Dataset excerpt
____________________
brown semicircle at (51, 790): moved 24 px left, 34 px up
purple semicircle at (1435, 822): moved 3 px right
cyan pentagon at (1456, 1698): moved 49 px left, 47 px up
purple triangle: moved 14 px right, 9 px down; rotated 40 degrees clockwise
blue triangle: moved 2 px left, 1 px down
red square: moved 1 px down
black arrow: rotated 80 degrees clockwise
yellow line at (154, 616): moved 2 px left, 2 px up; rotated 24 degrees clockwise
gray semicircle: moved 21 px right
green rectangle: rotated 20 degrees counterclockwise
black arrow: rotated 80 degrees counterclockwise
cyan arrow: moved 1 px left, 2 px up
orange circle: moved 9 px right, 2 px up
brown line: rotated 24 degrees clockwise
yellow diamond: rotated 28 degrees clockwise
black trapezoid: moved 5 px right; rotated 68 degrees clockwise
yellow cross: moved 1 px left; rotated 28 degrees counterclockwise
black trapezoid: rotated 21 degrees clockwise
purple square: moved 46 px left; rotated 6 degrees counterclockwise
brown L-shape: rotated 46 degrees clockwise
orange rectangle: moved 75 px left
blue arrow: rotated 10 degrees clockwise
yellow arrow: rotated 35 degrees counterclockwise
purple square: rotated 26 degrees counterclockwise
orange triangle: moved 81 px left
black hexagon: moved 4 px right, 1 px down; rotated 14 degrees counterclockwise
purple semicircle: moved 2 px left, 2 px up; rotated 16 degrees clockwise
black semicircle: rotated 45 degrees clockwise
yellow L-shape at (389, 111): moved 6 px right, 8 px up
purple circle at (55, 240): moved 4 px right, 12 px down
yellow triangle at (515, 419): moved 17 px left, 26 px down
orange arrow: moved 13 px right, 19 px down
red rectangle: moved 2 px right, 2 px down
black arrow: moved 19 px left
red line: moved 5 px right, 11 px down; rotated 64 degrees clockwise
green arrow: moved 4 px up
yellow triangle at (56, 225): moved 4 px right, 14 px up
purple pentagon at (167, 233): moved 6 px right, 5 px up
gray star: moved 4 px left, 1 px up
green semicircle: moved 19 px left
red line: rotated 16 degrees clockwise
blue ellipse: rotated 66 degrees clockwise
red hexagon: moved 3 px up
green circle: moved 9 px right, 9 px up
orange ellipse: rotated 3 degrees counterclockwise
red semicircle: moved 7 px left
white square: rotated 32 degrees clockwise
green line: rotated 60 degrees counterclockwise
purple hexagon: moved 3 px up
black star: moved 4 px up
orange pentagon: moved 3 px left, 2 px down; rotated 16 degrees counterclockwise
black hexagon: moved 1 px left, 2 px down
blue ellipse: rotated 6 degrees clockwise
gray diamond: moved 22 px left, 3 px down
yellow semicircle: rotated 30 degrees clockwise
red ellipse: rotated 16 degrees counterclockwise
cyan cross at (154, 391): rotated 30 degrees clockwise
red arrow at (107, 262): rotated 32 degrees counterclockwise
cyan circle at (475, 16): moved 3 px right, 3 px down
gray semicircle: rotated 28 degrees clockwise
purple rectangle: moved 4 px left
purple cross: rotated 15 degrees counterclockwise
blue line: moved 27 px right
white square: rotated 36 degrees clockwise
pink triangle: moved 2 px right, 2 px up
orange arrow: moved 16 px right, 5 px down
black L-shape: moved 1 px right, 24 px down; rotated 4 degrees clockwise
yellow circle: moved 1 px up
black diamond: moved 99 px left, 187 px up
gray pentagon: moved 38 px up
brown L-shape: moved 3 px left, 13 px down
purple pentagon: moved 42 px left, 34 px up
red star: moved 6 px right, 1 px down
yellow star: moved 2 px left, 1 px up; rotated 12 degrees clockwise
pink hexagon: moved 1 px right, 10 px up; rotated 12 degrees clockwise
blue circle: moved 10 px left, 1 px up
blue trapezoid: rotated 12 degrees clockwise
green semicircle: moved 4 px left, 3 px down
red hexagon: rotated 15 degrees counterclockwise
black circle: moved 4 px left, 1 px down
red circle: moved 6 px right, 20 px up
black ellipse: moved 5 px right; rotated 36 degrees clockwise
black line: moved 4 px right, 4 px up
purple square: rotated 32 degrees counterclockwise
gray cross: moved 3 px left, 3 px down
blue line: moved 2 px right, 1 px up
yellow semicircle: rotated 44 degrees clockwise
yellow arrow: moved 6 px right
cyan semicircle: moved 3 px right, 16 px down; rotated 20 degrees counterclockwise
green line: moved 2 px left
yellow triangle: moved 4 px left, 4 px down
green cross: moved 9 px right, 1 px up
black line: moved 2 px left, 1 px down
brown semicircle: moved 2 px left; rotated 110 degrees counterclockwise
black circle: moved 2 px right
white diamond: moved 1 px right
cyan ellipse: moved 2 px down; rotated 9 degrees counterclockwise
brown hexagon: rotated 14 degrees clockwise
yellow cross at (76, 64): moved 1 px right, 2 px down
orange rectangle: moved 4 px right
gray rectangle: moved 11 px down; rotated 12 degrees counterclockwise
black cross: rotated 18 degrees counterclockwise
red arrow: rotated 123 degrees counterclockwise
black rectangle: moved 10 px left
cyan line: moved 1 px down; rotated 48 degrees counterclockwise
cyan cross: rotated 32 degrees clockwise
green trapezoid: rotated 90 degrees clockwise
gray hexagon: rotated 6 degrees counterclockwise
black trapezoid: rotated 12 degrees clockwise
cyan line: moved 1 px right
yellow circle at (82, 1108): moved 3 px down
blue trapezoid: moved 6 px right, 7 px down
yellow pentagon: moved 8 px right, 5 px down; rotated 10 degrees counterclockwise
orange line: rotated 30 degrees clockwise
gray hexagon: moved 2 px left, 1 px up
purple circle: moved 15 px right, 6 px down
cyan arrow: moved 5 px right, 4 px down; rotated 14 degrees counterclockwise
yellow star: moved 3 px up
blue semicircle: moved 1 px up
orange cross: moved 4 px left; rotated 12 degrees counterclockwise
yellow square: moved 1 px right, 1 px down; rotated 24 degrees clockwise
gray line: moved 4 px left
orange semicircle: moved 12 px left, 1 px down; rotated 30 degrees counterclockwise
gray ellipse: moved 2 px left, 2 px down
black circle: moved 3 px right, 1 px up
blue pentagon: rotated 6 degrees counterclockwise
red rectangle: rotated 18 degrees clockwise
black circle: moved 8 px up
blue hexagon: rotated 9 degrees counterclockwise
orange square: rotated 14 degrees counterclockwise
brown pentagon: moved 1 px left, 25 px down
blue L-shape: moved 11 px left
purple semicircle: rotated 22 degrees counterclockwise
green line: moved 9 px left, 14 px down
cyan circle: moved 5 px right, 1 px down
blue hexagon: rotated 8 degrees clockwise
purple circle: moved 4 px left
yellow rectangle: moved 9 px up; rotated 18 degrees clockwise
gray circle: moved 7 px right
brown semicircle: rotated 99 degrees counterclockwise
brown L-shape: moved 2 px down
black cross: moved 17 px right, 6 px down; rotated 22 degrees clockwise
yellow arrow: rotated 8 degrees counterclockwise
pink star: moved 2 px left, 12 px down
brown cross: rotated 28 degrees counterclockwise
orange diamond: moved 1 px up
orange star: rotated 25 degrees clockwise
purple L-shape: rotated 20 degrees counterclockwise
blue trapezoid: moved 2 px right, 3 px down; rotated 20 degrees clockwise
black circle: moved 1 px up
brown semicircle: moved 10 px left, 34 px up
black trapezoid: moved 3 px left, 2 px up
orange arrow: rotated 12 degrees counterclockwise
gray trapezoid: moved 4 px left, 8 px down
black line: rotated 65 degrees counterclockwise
____________________
DIRECTIVE:
Please reproduce, word for word, the stretch of the listing from its first line through the line that contains "purple square: rotated 26", with both ends included.

REPLY:
brown semicircle at (51, 790): moved 24 px left, 34 px up
purple semicircle at (1435, 822): moved 3 px right
cyan pentagon at (1456, 1698): moved 49 px left, 47 px up
purple triangle: moved 14 px right, 9 px down; rotated 40 degrees clockwise
blue triangle: moved 2 px left, 1 px down
red square: moved 1 px down
black arrow: rotated 80 degrees clockwise
yellow line at (154, 616): moved 2 px left, 2 px up; rotated 24 degrees clockwise
gray semicircle: moved 21 px right
green rectangle: rotated 20 degrees counterclockwise
black arrow: rotated 80 degrees counterclockwise
cyan arrow: moved 1 px left, 2 px up
orange circle: moved 9 px right, 2 px up
brown line: rotated 24 degrees clockwise
yellow diamond: rotated 28 degrees clockwise
black trapezoid: moved 5 px right; rotated 68 degrees clockwise
yellow cross: moved 1 px left; rotated 28 degrees counterclockwise
black trapezoid: rotated 21 degrees clockwise
purple square: moved 46 px left; rotated 6 degrees counterclockwise
brown L-shape: rotated 46 degrees clockwise
orange rectangle: moved 75 px left
blue arrow: rotated 10 degrees clockwise
yellow arrow: rotated 35 degrees counterclockwise
purple square: rotated 26 degrees counterclockwise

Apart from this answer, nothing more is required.